* Your task *
Restate the records that follow word for word. Omit the images.

[Before and after images]
:::

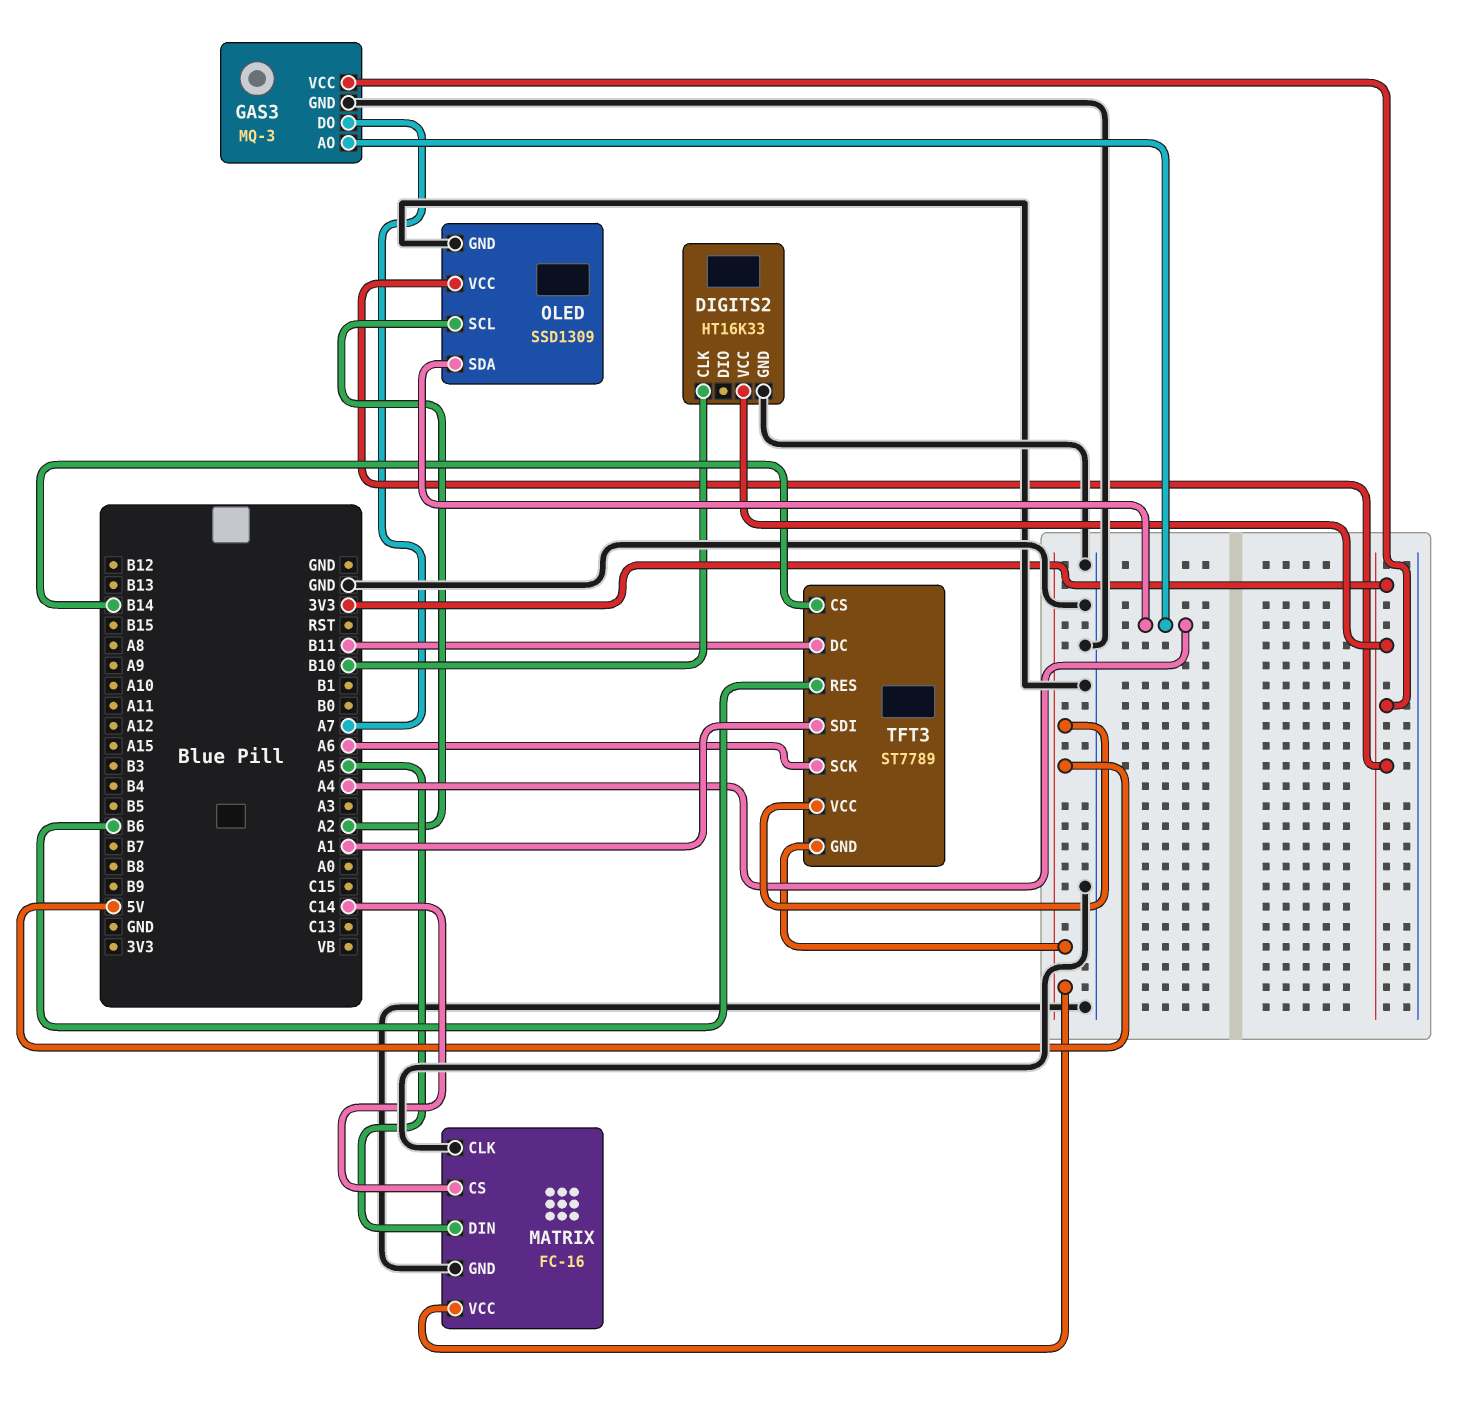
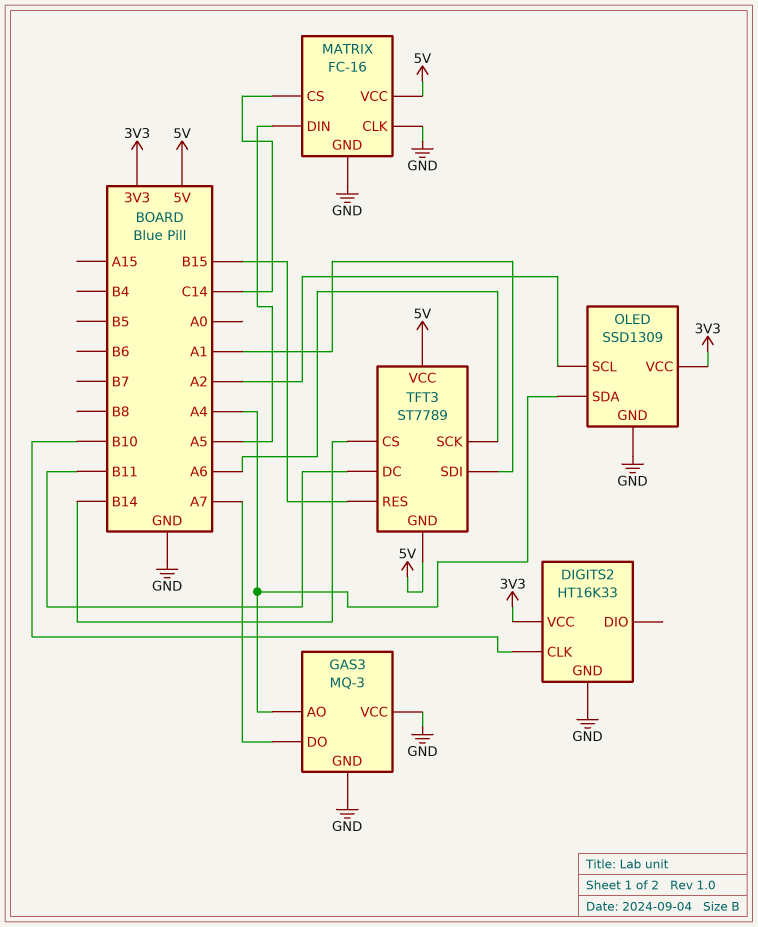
GAS3 pin VCC: 3V3 -> GND
TFT3 pin RES: B6 -> B15

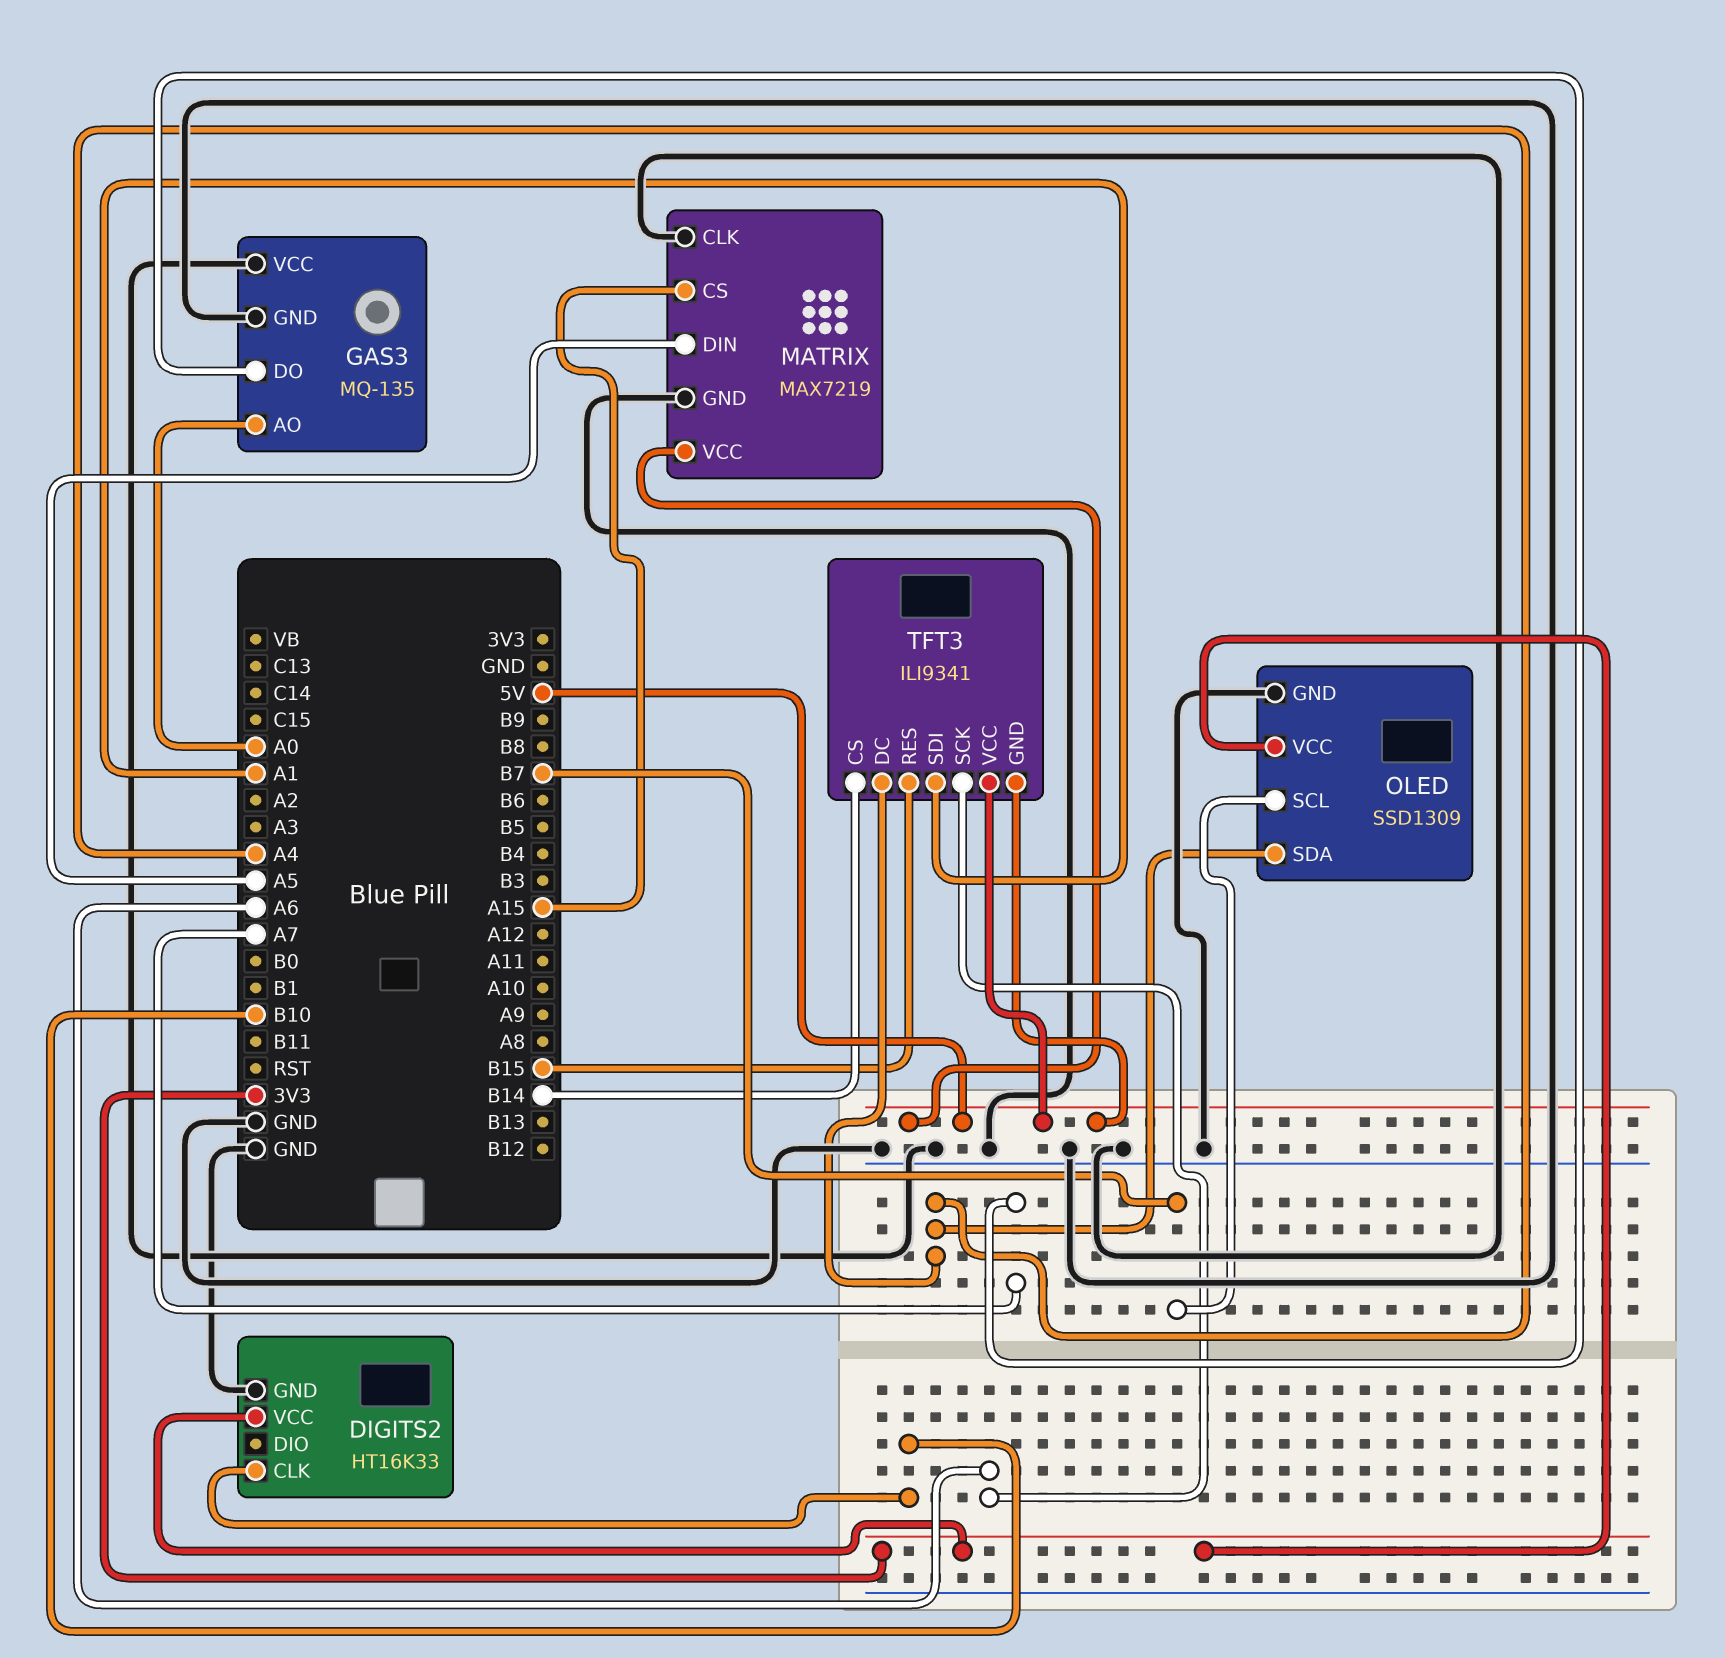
GAS3: MQ-3 -> MQ-135
GAS3 pin AO: A4 -> A0
MATRIX: FC-16 -> MAX7219
MATRIX pin CS: C14 -> A15
OLED pin SCL: A2 -> B7
TFT3: ST7789 -> ILI9341
TFT3 pin DC: B11 -> A4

:::

* Written response *
GAS3 pin VCC: 3V3 -> GND
TFT3 pin RES: B6 -> B15

GAS3: MQ-3 -> MQ-135
GAS3 pin AO: A4 -> A0
MATRIX: FC-16 -> MAX7219
MATRIX pin CS: C14 -> A15
OLED pin SCL: A2 -> B7
TFT3: ST7789 -> ILI9341
TFT3 pin DC: B11 -> A4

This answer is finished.